**Work request:**
The data below holds the lines to copy: everything from the line containing "(361, 220) = (441, 229): orange ruler -> none" to the line containing "(375, 110) = (353, 161): yellow", both ends included, set down exactly.

**Input data:**
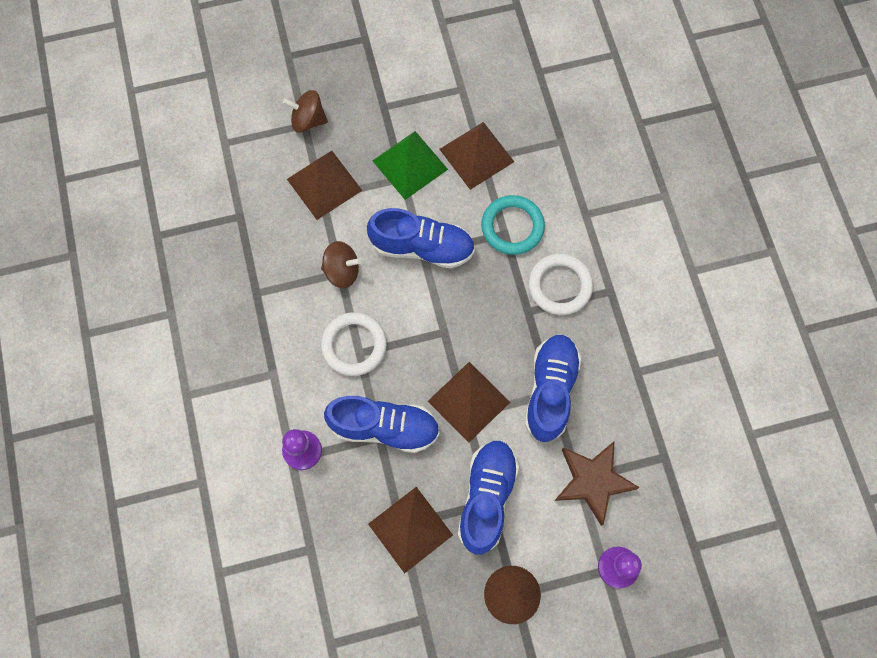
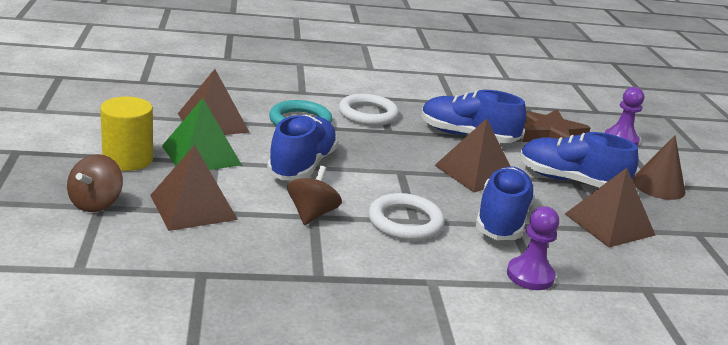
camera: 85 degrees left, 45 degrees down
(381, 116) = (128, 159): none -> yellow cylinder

* * *

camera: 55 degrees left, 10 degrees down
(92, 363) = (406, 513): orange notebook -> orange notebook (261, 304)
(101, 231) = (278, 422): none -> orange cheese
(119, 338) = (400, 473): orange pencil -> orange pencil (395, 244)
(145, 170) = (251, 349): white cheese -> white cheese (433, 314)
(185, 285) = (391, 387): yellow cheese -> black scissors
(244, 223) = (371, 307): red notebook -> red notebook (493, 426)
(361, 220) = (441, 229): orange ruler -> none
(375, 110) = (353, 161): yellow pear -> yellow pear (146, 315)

* * *

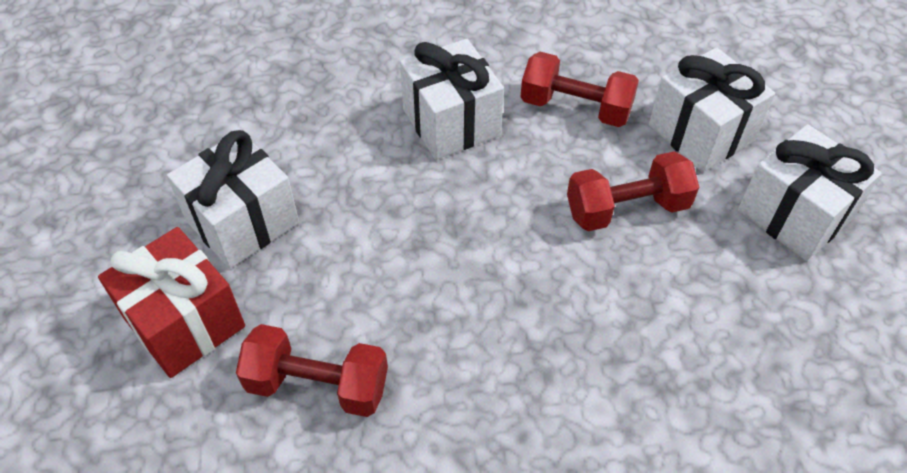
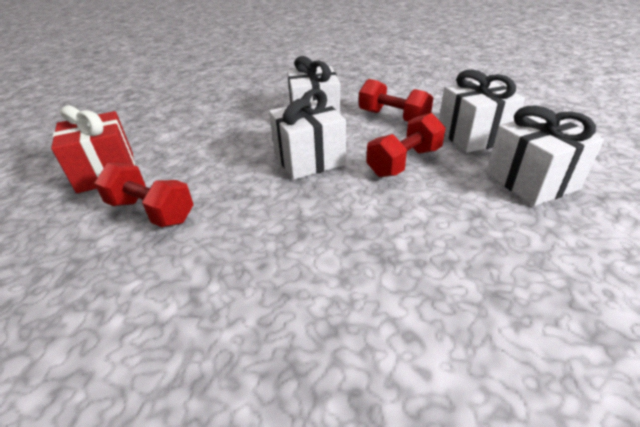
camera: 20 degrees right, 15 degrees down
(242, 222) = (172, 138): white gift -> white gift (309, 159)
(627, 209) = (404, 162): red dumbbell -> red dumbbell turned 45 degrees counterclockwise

**Solution for this problem:**
(361, 220) = (441, 229): orange ruler -> none
(375, 110) = (353, 161): yellow pear -> yellow pear (146, 315)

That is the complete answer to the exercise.